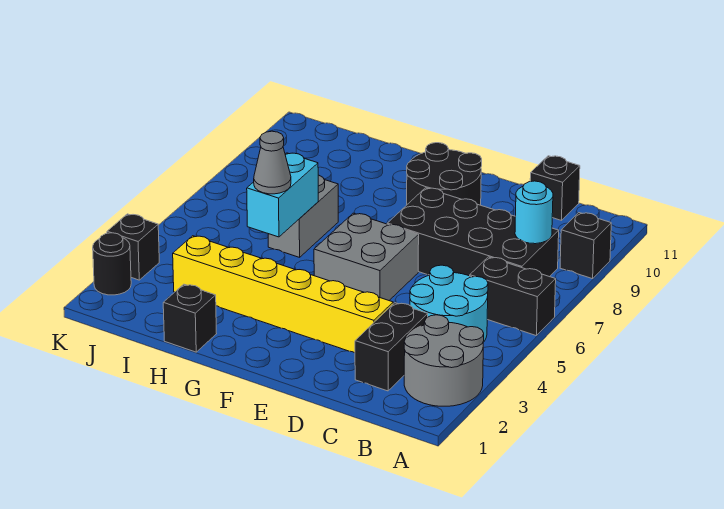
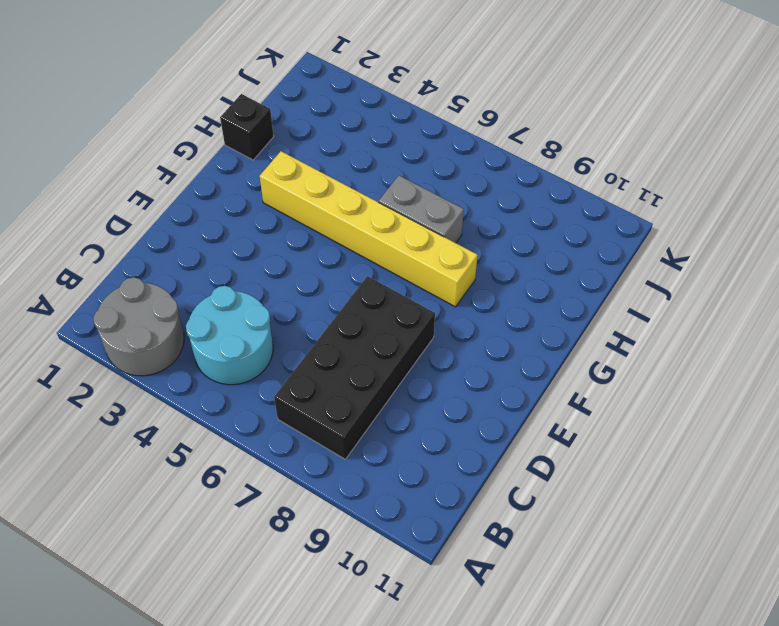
yellow brick G3:G8 level 1 -> yellow brick D3:I3 level 1
none -> black brick A6:B6 level 1
none -> black brick A9 level 1
none -> black brick C2:C3 level 1

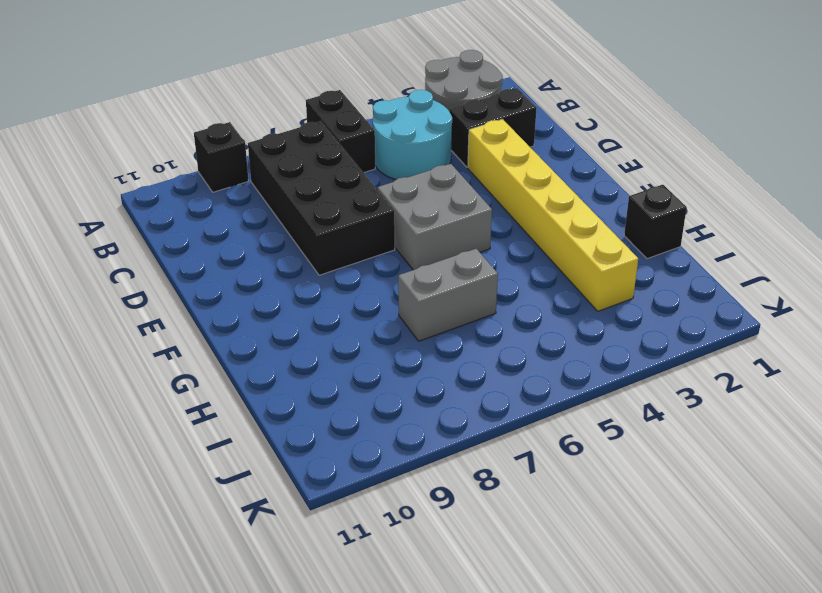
none -> black brick C11 level 1
none -> black round brick E9:F10 level 1
none -> black round brick K2 level 1

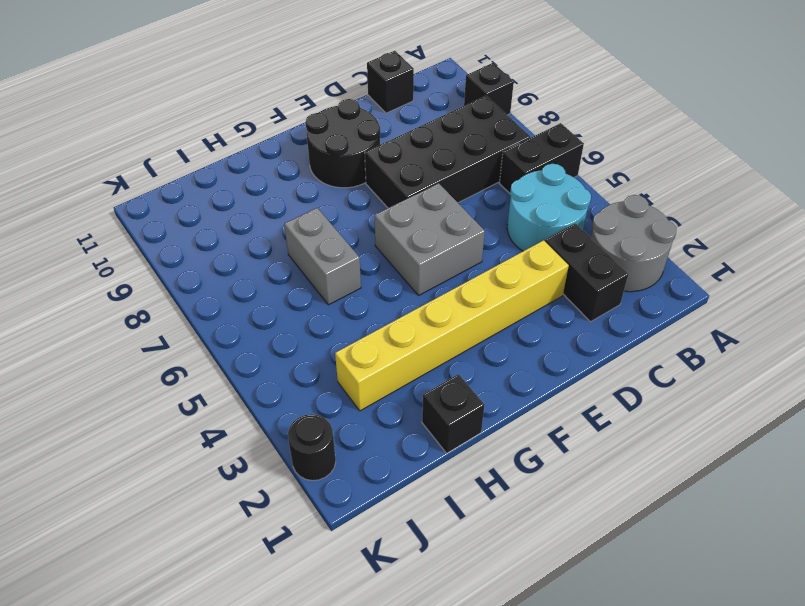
none -> black brick K3 level 1
none -> cyan round brick B8 level 2
none -> cyan brick H5:H6 level 2

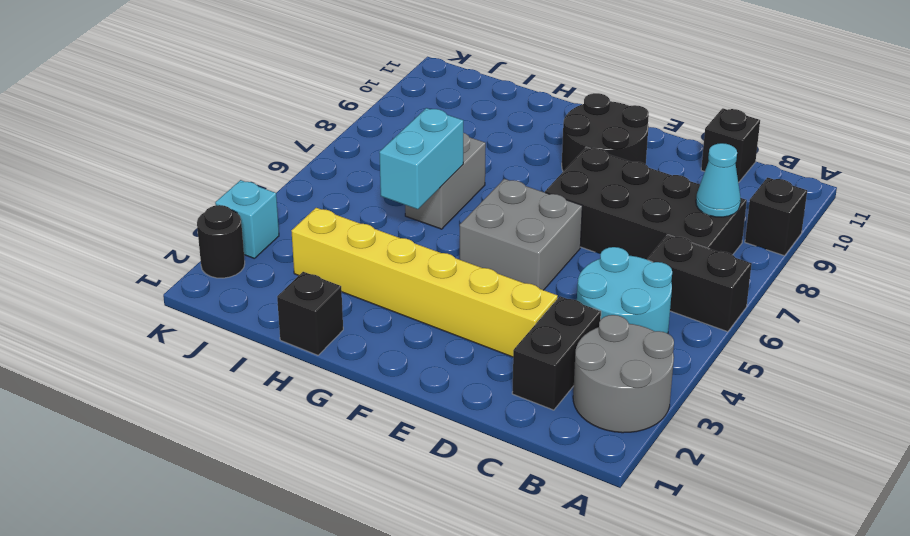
cyan cone B8 level 2 -> cyan round brick B8 level 2
cyan brick K3 level 1 -> black brick K3 level 1
none -> grey cone H5 level 3

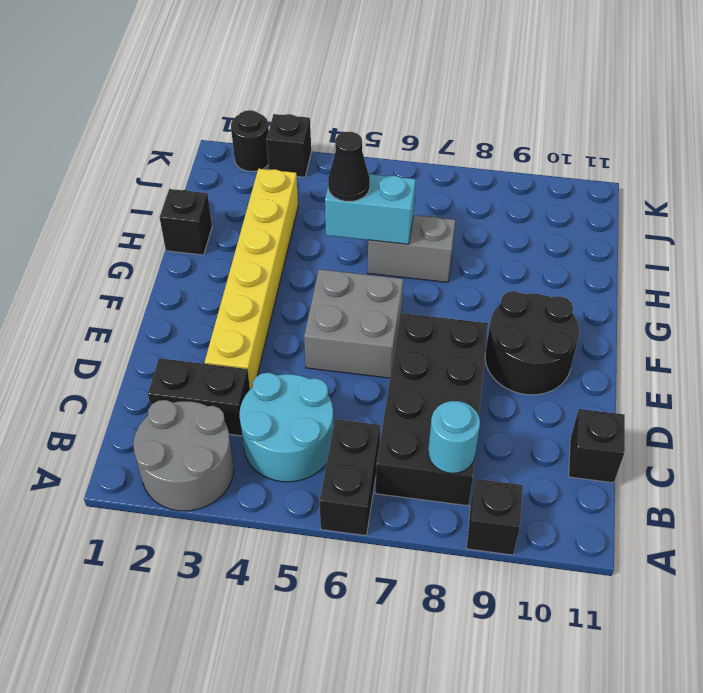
black cone H5 level 3 -> grey cone H5 level 3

# What to work on
Look through the records and gather every line containing "cyan".

# Reply to the task
none -> cyan round brick B8 level 2
none -> cyan brick H5:H6 level 2
cyan cone B8 level 2 -> cyan round brick B8 level 2
cyan brick K3 level 1 -> black brick K3 level 1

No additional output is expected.